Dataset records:

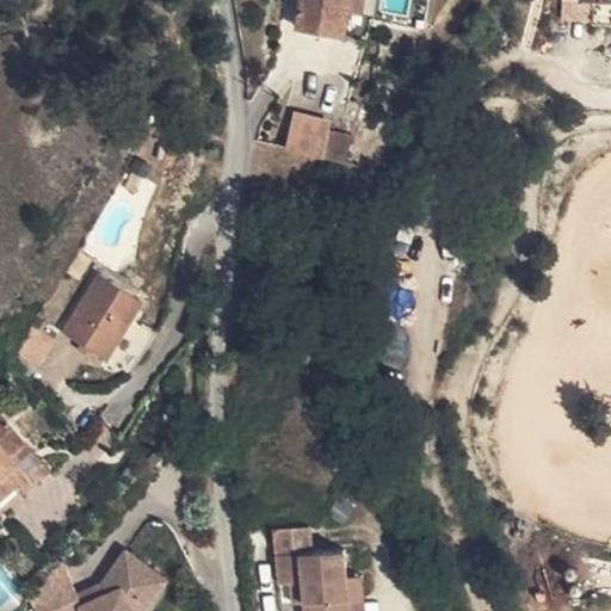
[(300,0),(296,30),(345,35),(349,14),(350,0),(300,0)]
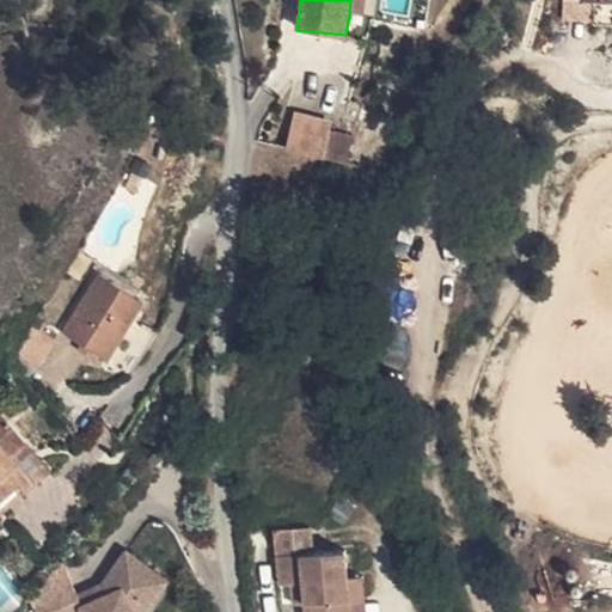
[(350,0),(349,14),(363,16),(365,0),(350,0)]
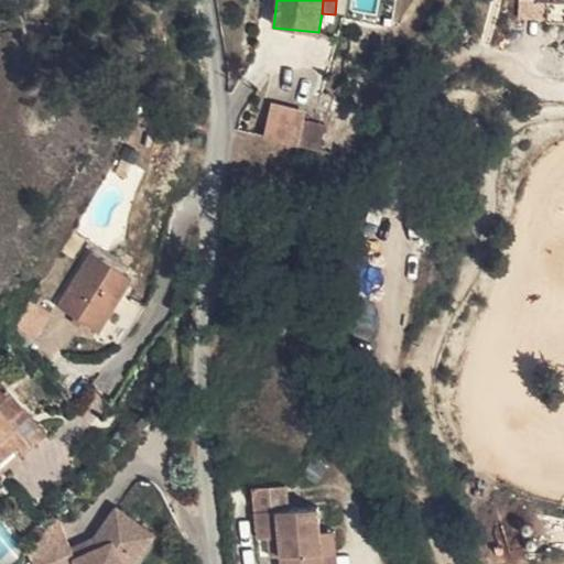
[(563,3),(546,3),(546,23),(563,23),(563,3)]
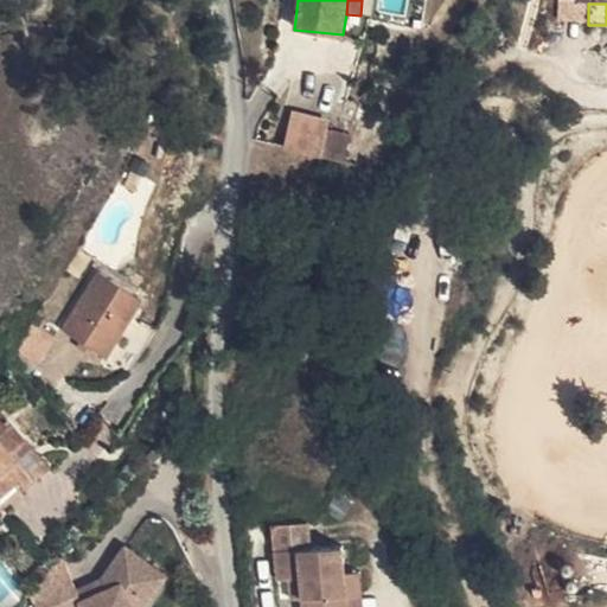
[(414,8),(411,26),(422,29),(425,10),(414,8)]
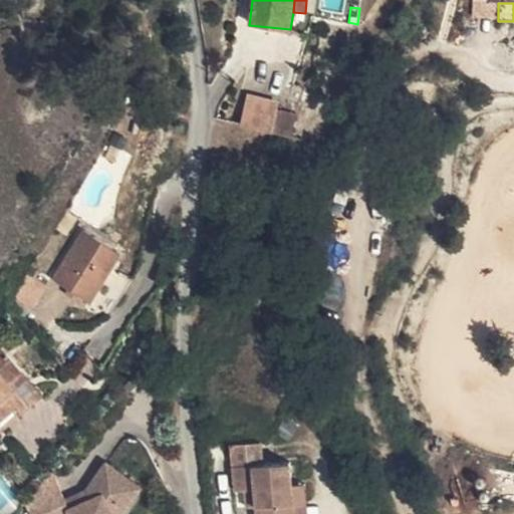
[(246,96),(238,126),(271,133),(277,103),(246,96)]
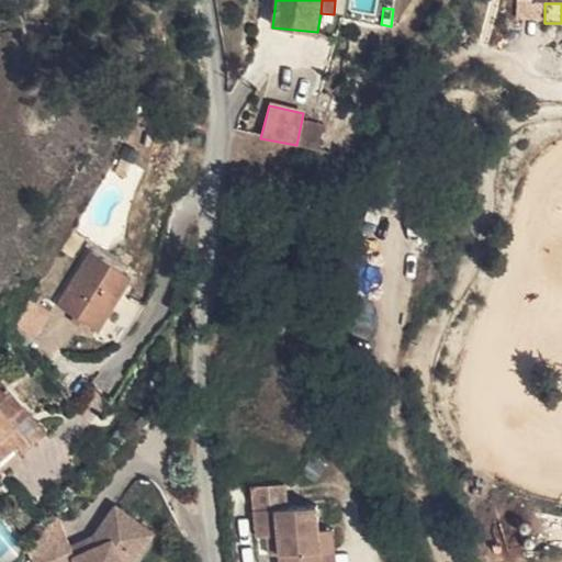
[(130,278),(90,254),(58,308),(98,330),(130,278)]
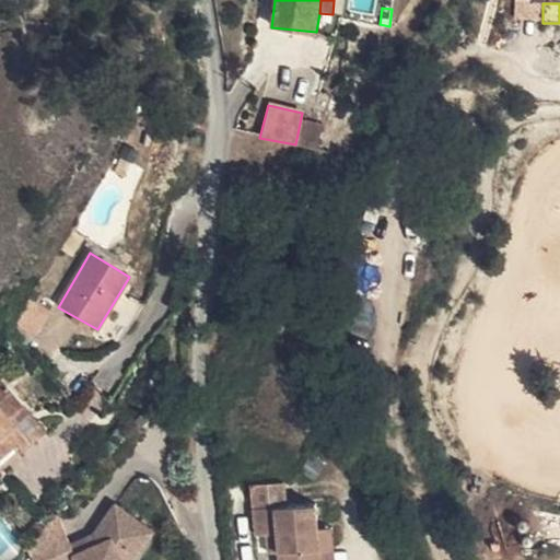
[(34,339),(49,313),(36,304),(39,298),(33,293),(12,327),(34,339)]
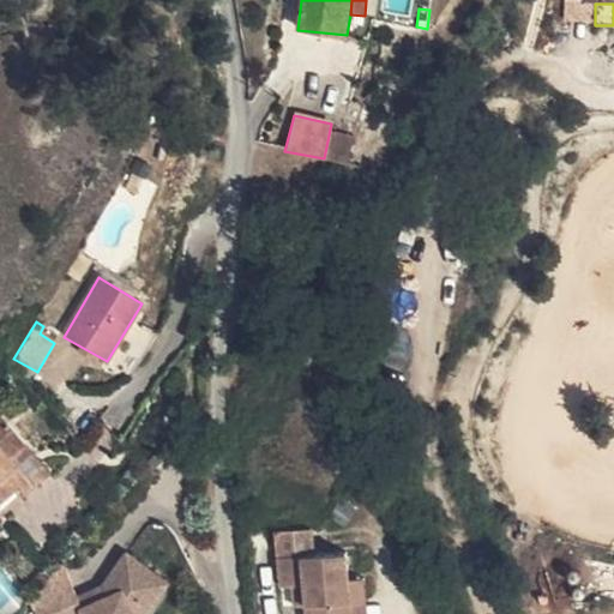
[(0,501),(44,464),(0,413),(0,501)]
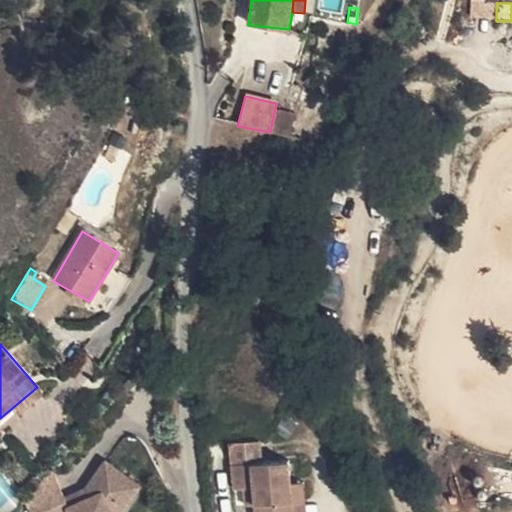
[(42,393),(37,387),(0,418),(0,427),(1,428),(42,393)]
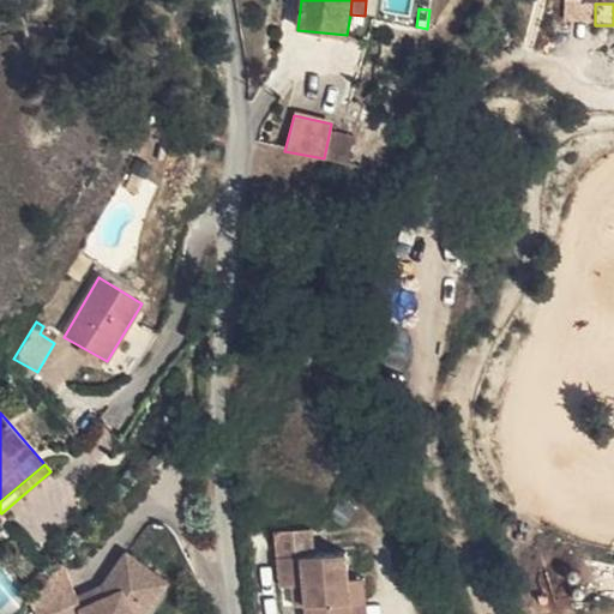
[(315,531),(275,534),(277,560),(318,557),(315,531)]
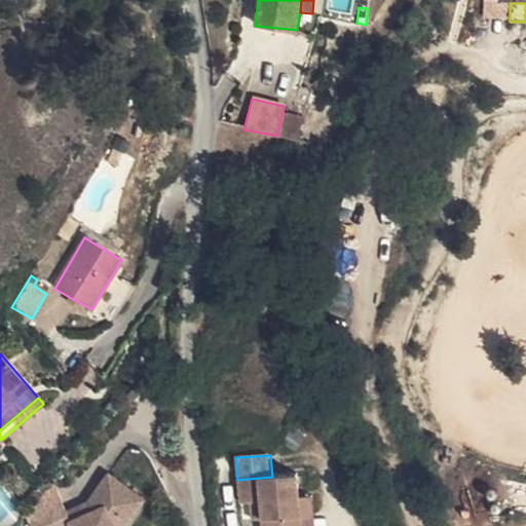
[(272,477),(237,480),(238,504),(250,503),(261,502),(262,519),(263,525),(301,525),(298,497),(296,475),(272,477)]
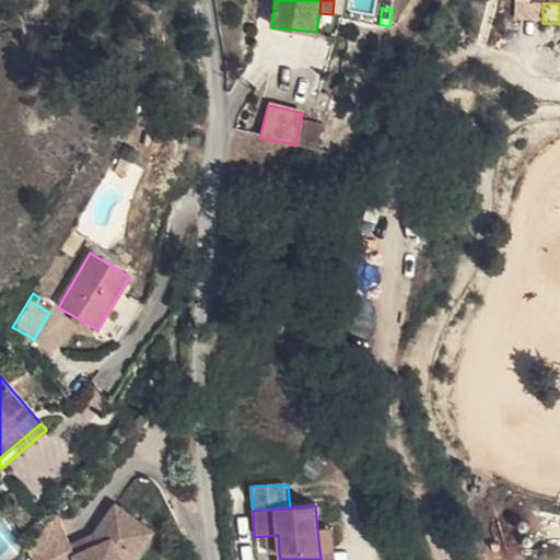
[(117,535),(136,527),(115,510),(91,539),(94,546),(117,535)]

Your goal —
In the records above, find the line with "[(414,8),(411,26),(422,29),(425,10),(414,8)]" and the line with "[(315,531),(275,534),(277,560),(318,557),(315,531)]", then restate word for word only those two lines and all lines between, omitting pictures.

Expected answer —
[(414,8),(411,26),(422,29),(425,10),(414,8)]
[(246,96),(238,126),(271,133),(277,103),(246,96)]
[(130,278),(90,254),(58,308),(98,330),(130,278)]
[(34,339),(49,313),(36,304),(39,298),(33,293),(12,327),(34,339)]
[(0,501),(44,464),(0,413),(0,501)]
[(42,393),(37,387),(0,418),(0,427),(1,428),(42,393)]
[(315,531),(275,534),(277,560),(318,557),(315,531)]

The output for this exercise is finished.